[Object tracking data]
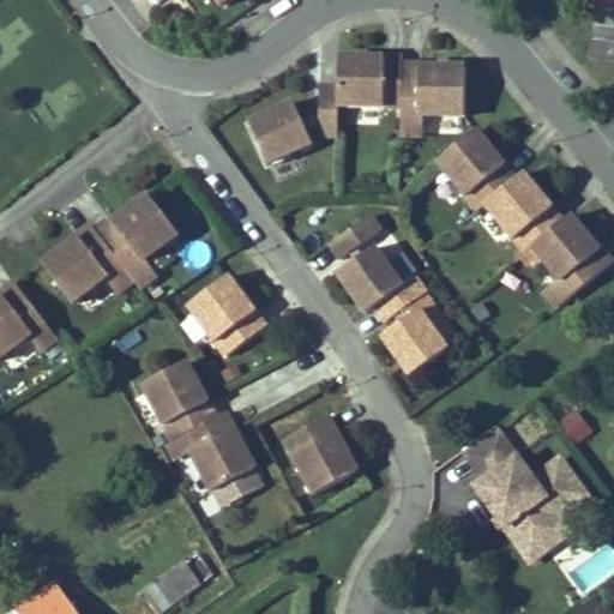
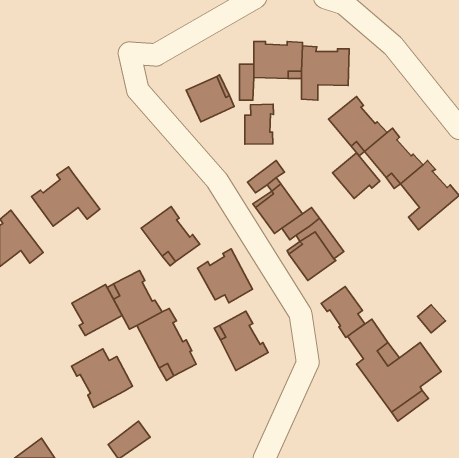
building: none -> [245,104,273,144]
building: [96,193,177,285] -> none
building: none -> [333,153,380,198]
building: none -> [198,249,252,303]
building: none -> [72,284,122,336]
building: none -> [321,286,365,337]
building: none -> [71,349,133,408]

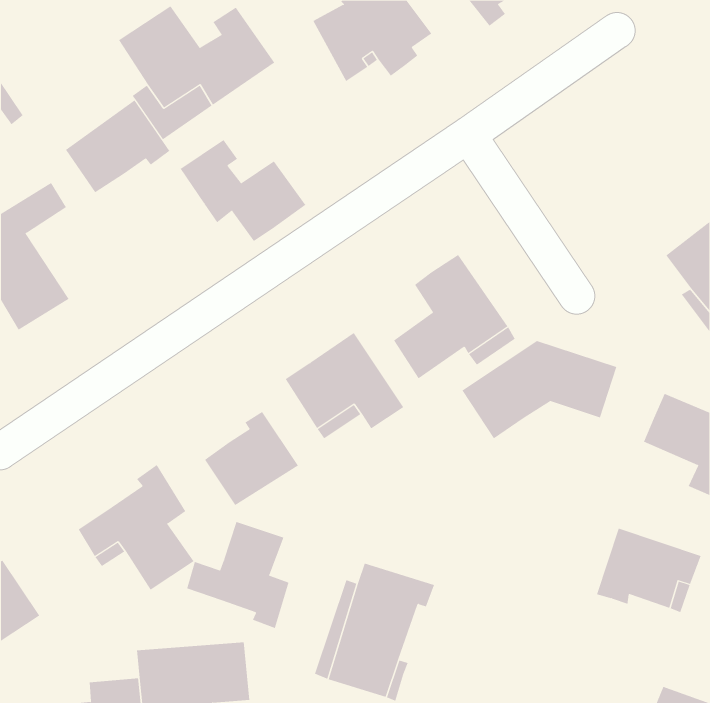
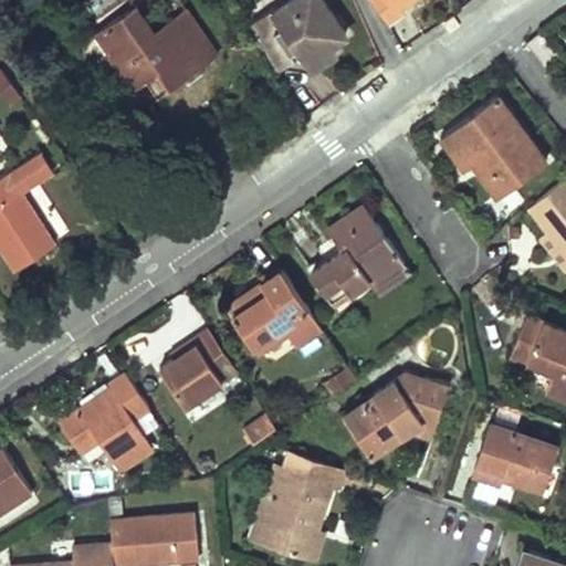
building: [65,100,170,193] -> none
building: none -> [443,97,547,199]
building: [180,139,306,242] -> none
building: [462,340,617,439] -> [344,377,468,455]
building: [187,521,289,629] -> none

• [Task goal]:
All lines from the one containing "building: [462,340,617,439] ->" through the end of the data, and no others, are to be given again word for word.

• [Solution to the exercise]:
building: [462,340,617,439] -> [344,377,468,455]
building: [187,521,289,629] -> none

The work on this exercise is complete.